[Change detection data]
*** Begin section ***

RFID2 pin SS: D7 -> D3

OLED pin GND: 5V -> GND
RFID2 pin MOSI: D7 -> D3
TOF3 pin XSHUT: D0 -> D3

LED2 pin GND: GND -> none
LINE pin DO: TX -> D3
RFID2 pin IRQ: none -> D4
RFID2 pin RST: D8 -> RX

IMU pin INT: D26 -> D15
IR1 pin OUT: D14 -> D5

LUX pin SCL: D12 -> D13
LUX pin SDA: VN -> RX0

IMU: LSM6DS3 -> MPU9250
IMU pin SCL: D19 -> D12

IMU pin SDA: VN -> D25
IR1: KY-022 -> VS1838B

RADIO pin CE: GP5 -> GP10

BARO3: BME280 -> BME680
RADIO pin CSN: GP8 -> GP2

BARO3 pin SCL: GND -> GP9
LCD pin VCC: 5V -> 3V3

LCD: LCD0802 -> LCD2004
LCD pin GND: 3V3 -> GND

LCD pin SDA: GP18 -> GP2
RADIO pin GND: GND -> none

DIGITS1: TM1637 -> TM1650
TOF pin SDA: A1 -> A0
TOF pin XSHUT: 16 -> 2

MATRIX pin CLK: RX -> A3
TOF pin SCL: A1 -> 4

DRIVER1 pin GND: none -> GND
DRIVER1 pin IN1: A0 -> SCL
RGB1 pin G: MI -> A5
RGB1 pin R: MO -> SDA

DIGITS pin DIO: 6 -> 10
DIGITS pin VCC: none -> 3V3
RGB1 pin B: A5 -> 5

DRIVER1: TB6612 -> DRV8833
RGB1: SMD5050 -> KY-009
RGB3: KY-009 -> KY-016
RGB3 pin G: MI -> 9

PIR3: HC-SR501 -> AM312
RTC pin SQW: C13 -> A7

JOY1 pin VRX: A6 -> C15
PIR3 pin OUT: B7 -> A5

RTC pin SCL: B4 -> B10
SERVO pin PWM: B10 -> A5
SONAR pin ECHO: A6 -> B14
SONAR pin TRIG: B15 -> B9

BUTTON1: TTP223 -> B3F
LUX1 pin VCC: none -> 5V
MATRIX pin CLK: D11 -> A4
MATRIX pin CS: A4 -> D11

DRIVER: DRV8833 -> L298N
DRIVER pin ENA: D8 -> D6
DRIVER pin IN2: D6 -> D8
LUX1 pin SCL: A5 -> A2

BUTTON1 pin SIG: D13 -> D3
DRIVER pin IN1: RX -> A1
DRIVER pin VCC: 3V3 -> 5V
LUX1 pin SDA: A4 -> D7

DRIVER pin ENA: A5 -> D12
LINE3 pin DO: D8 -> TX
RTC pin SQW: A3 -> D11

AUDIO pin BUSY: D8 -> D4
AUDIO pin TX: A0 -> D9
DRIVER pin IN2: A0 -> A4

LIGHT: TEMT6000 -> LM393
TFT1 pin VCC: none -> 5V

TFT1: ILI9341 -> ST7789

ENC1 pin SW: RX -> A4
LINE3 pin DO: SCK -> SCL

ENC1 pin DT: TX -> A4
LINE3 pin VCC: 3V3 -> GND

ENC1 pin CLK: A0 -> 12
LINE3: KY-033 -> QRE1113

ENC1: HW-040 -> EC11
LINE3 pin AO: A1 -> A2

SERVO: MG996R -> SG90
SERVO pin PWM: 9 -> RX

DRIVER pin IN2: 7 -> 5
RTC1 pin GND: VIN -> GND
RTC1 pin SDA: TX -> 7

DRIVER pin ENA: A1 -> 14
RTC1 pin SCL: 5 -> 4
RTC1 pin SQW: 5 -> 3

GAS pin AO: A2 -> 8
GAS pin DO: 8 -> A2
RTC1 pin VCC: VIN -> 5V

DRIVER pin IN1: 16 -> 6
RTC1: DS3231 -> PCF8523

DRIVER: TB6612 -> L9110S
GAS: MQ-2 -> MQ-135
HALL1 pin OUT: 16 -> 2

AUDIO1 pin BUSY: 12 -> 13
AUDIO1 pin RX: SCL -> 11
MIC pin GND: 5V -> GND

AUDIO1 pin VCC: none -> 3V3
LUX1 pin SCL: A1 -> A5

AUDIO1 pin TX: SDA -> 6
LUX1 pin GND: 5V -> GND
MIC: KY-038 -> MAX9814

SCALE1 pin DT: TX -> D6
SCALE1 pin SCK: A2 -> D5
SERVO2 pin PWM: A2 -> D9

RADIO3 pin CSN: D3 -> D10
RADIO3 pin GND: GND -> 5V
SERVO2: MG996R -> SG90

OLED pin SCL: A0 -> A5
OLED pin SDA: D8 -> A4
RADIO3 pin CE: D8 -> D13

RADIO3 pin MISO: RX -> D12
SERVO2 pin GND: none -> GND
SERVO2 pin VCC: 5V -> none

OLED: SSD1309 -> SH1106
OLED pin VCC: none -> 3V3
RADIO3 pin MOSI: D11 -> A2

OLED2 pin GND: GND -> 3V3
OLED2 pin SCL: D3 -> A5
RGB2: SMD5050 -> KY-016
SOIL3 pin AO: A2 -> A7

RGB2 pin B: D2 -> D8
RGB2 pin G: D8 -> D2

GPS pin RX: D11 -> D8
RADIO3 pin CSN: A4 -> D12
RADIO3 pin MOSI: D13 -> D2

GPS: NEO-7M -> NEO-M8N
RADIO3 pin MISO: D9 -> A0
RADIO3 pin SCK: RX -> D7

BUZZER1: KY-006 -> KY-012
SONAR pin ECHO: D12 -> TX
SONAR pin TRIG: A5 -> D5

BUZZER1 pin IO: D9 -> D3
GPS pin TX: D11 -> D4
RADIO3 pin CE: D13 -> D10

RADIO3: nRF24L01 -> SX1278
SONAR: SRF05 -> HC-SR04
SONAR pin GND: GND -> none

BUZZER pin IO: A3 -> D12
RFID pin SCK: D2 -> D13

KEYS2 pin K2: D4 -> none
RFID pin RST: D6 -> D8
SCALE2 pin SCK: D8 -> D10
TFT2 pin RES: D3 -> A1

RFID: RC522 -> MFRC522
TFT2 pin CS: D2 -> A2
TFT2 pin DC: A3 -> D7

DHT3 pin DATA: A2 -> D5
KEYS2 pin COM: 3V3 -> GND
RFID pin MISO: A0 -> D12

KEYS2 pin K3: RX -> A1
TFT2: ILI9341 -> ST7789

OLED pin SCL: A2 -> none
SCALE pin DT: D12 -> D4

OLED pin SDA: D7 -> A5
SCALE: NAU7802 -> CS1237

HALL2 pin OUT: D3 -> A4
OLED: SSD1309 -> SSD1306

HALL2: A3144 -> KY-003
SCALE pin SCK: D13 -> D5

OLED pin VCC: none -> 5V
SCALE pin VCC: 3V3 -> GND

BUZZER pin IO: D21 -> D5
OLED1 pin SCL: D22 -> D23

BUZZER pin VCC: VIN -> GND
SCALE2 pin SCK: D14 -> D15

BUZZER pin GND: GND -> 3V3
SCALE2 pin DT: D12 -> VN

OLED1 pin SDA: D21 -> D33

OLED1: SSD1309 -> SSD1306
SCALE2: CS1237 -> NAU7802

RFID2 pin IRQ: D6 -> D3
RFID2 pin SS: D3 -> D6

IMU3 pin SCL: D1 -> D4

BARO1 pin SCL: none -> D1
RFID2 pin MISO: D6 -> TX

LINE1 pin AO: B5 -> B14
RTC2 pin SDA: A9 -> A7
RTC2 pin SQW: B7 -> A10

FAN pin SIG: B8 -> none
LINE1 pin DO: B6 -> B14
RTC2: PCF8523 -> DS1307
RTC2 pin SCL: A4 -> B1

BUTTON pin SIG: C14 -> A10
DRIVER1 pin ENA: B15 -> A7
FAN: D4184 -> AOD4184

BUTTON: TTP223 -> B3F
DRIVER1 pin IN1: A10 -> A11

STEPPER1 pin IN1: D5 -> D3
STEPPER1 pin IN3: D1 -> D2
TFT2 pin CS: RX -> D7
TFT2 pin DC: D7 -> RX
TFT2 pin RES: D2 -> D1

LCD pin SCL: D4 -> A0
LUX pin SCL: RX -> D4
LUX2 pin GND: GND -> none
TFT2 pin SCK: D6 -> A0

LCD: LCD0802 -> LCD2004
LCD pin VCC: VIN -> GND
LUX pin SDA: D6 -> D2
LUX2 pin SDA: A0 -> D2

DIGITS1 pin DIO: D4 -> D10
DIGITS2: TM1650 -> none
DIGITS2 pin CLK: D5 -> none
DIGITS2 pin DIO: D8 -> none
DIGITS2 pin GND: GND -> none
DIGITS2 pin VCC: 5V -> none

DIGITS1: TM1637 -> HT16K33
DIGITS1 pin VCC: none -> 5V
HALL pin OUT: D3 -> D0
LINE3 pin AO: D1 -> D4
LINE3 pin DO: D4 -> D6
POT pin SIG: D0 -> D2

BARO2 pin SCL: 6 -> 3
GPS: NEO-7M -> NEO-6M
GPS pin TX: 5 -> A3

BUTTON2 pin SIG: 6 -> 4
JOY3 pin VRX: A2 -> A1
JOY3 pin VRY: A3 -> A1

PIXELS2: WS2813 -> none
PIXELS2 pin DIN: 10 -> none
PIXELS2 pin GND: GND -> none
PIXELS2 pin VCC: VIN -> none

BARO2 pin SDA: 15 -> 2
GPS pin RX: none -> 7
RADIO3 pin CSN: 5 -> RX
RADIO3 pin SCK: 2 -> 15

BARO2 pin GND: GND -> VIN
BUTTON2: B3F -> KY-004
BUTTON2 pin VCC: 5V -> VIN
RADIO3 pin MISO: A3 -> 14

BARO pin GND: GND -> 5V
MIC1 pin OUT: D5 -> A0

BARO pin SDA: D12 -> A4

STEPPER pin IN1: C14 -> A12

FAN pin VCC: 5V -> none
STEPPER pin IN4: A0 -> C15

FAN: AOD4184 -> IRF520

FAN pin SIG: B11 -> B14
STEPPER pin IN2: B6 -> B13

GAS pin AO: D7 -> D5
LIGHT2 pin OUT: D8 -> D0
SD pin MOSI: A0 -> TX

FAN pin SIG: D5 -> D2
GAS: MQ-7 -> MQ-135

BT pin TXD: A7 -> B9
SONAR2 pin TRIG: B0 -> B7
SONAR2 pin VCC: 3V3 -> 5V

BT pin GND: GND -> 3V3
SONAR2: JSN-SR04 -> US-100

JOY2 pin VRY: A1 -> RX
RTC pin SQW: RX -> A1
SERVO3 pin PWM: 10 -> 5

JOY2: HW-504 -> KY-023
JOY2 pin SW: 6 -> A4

*** End section ***

If a line in the entries contains the word "XSHUT", copy that line out.

**The answer:**
TOF3 pin XSHUT: D0 -> D3
TOF pin XSHUT: 16 -> 2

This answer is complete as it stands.